Return all of the data exactly, omitting any images.

##### Information supplied

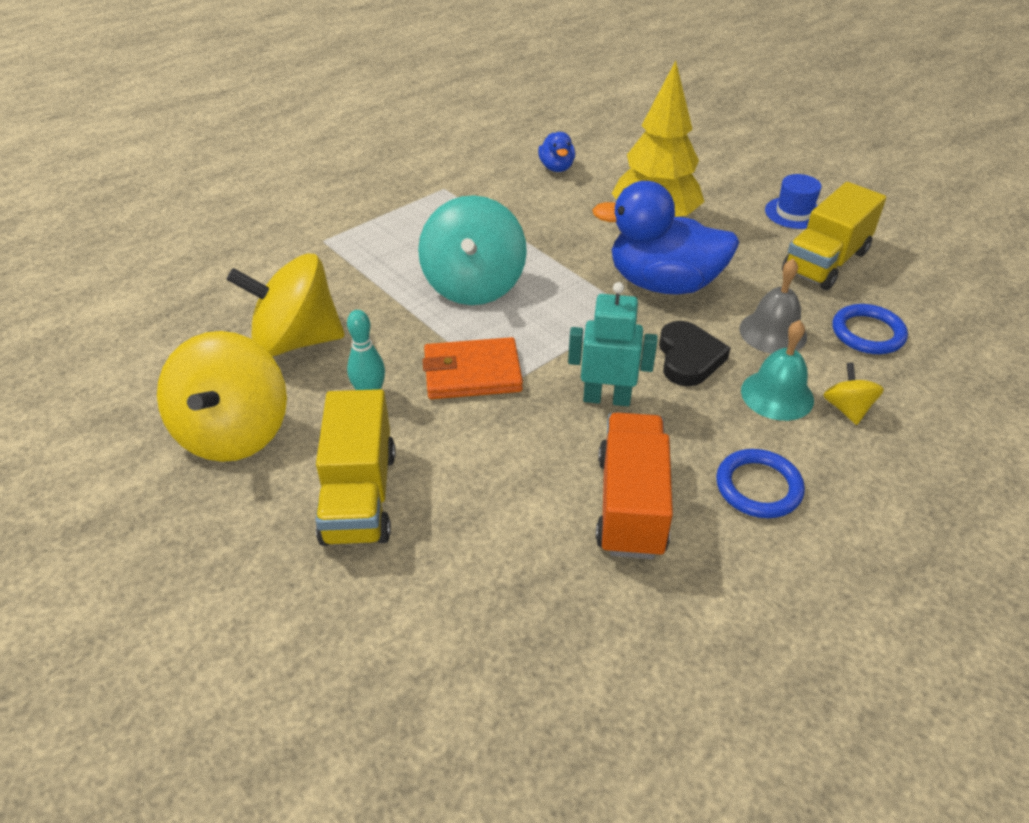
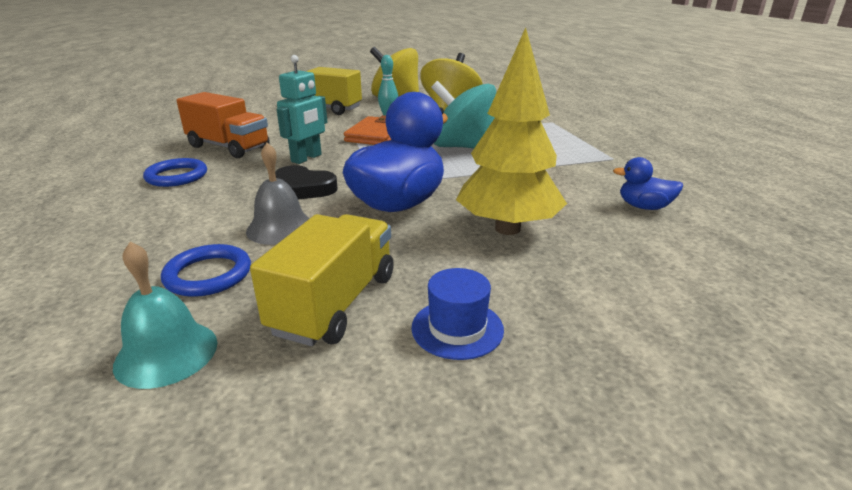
camera: 115 degrees right, 15 degrees down
(777, 395) = (222, 205): turquoise bell -> turquoise bell (166, 353)
(825, 262) = (335, 303): yellow truck -> yellow truck turned 45 degrees clockwise
(847, 409) = (165, 225): yellow spinning top -> none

##########

### Solution to this task
camera: 115 degrees right, 15 degrees down
(777, 395) = (222, 205): turquoise bell -> turquoise bell (166, 353)
(825, 262) = (335, 303): yellow truck -> yellow truck turned 45 degrees clockwise
(847, 409) = (165, 225): yellow spinning top -> none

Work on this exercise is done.